[Object correspondence data]
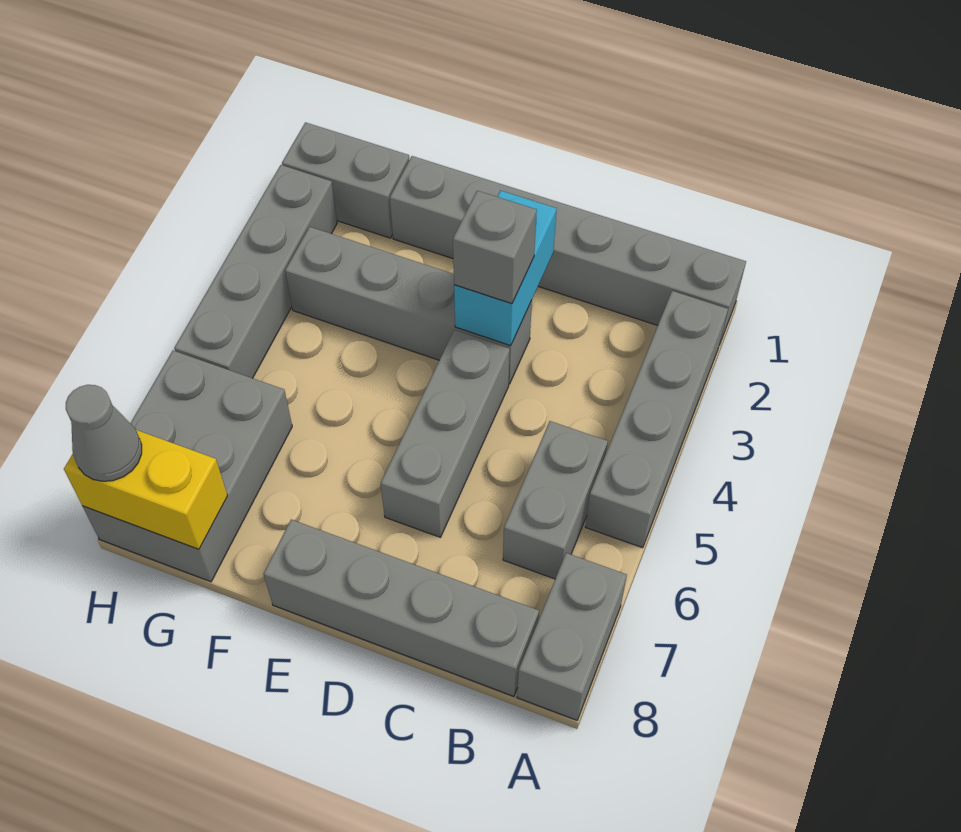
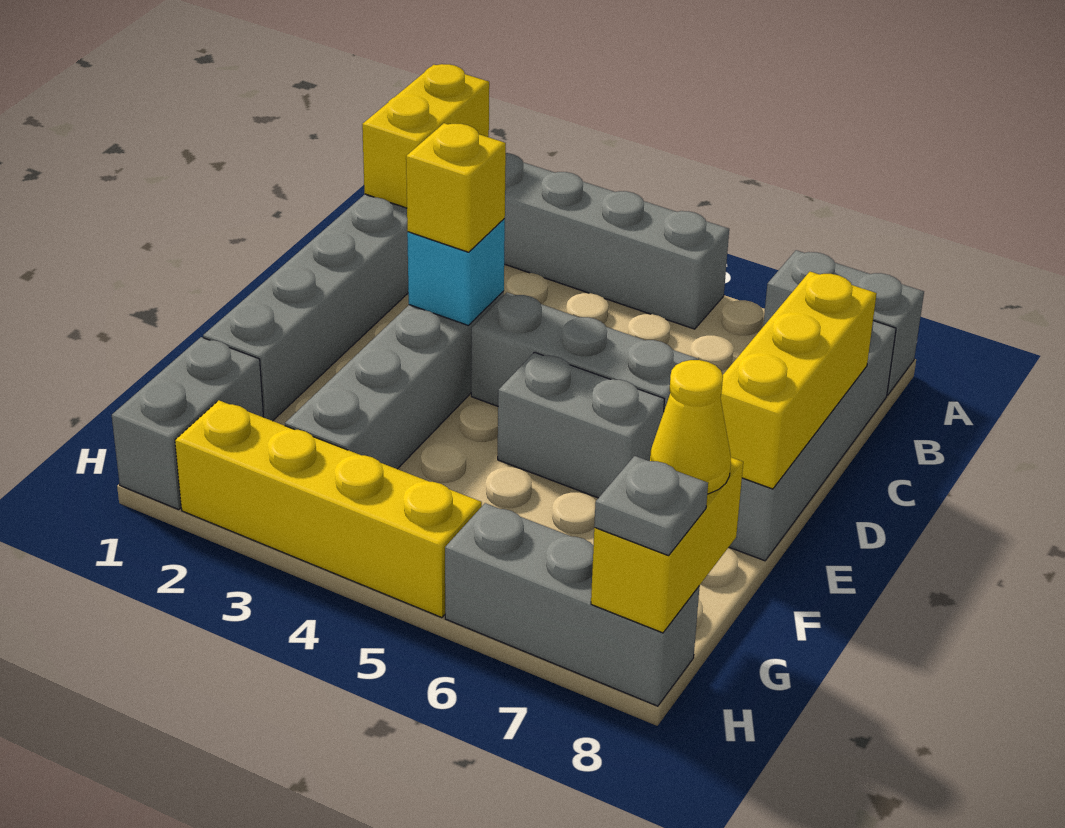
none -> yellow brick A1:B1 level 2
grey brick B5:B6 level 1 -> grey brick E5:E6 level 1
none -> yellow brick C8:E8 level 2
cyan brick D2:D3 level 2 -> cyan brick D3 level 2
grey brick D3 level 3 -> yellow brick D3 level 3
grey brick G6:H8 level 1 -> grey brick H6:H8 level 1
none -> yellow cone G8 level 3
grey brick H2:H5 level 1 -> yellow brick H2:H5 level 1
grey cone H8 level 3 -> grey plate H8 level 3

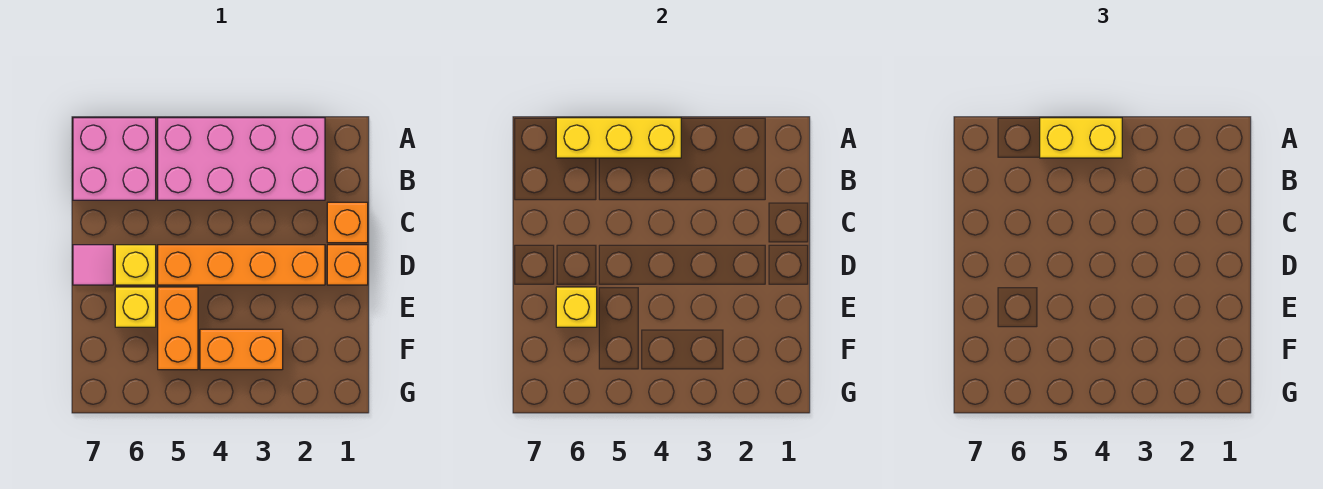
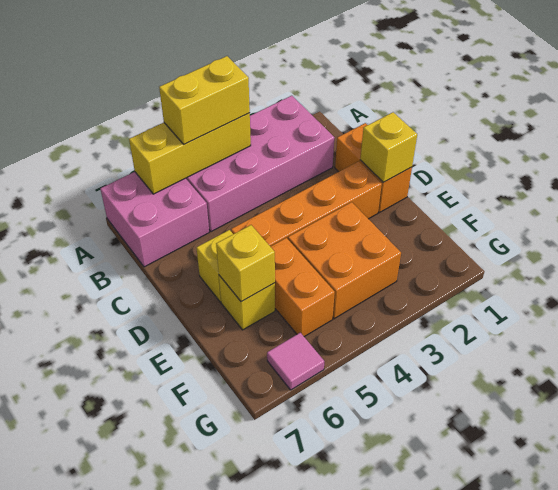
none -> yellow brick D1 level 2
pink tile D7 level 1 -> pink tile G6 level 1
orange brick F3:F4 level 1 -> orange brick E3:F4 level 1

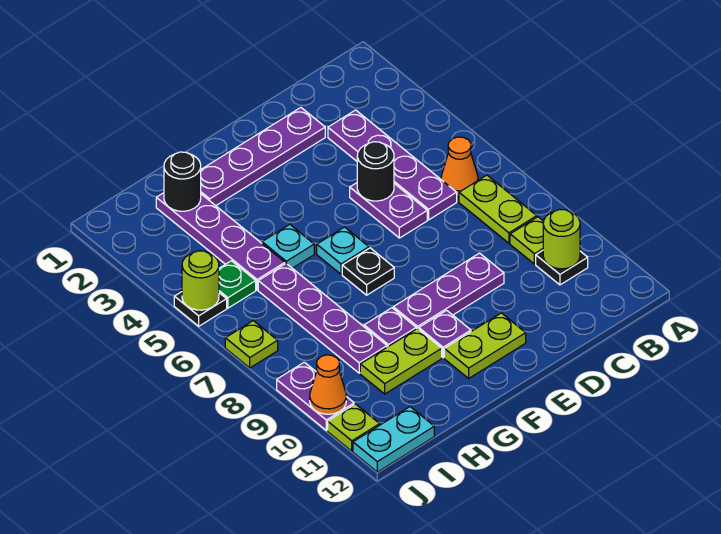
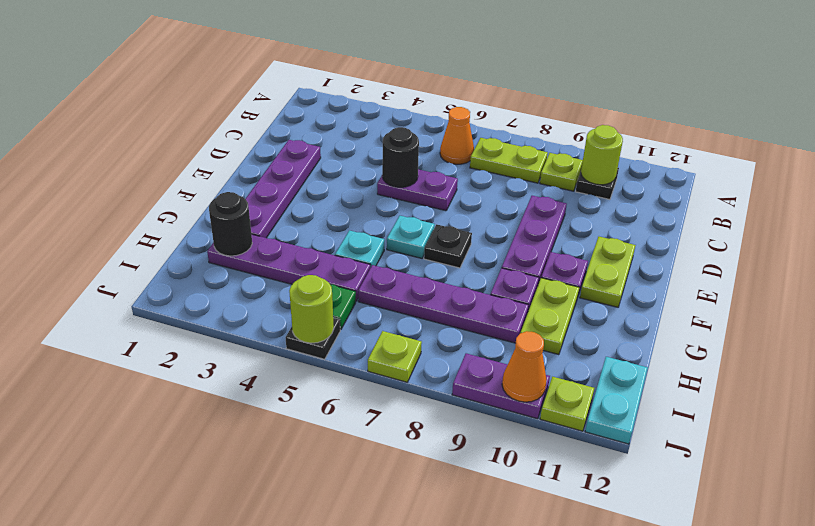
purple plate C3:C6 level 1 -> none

* * *

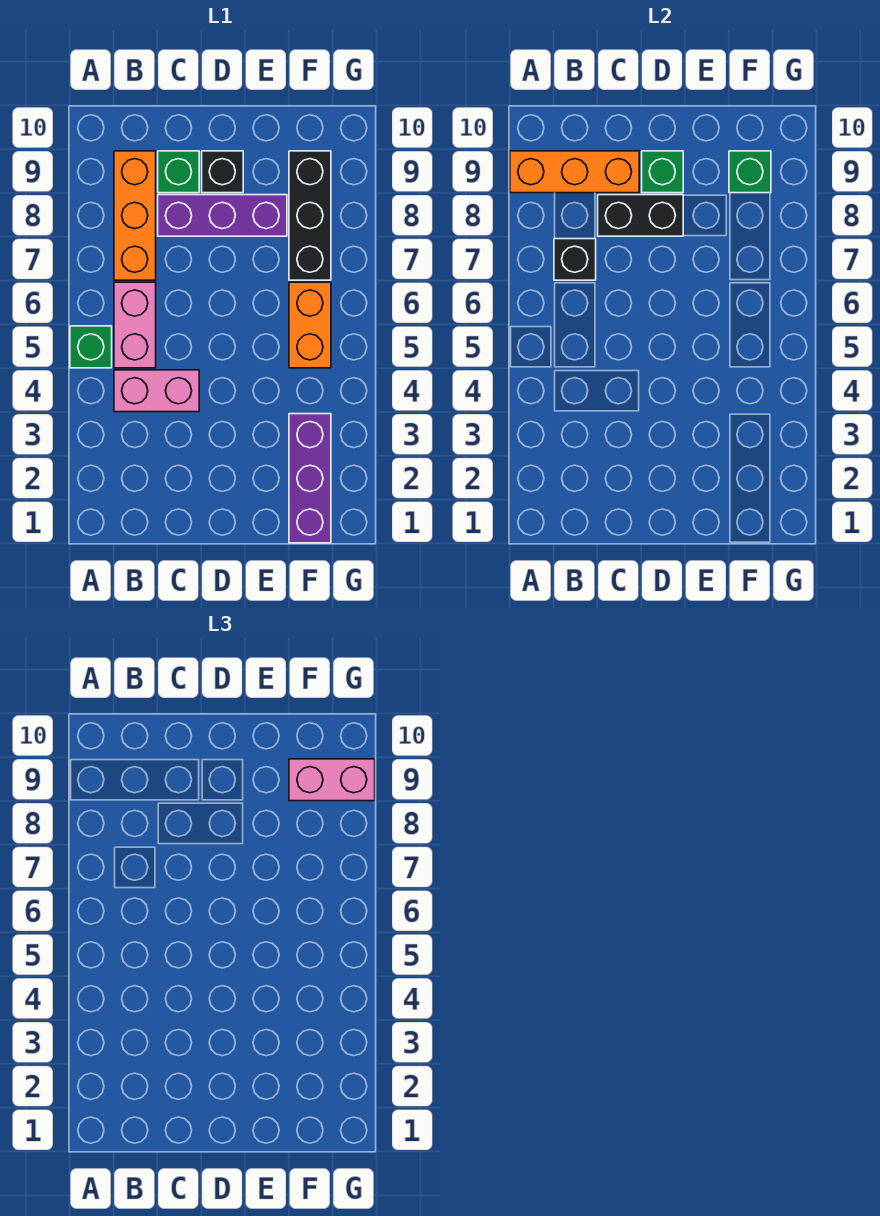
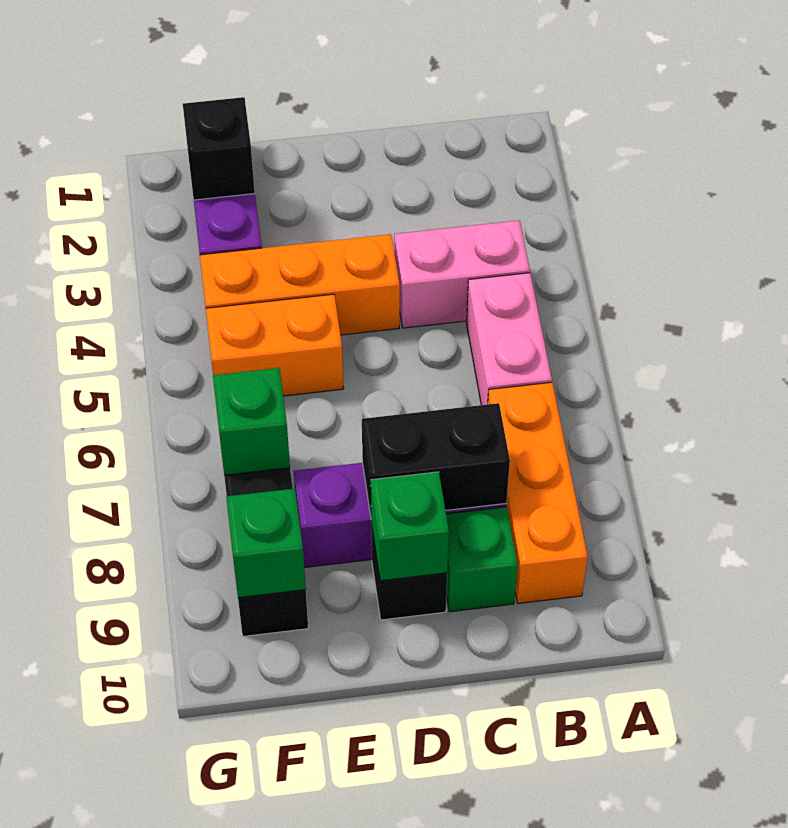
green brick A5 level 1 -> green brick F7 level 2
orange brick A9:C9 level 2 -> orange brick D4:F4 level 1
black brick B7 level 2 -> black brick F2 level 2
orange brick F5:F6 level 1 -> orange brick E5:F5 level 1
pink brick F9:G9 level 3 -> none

● **Problem requirements**
Print, without alteration, only the lines above between the one holding "orange brick A9:C9" and the one holding "pink brick F9:G9 level 3 -> none", inclusive.

● **Written answer**
orange brick A9:C9 level 2 -> orange brick D4:F4 level 1
black brick B7 level 2 -> black brick F2 level 2
orange brick F5:F6 level 1 -> orange brick E5:F5 level 1
pink brick F9:G9 level 3 -> none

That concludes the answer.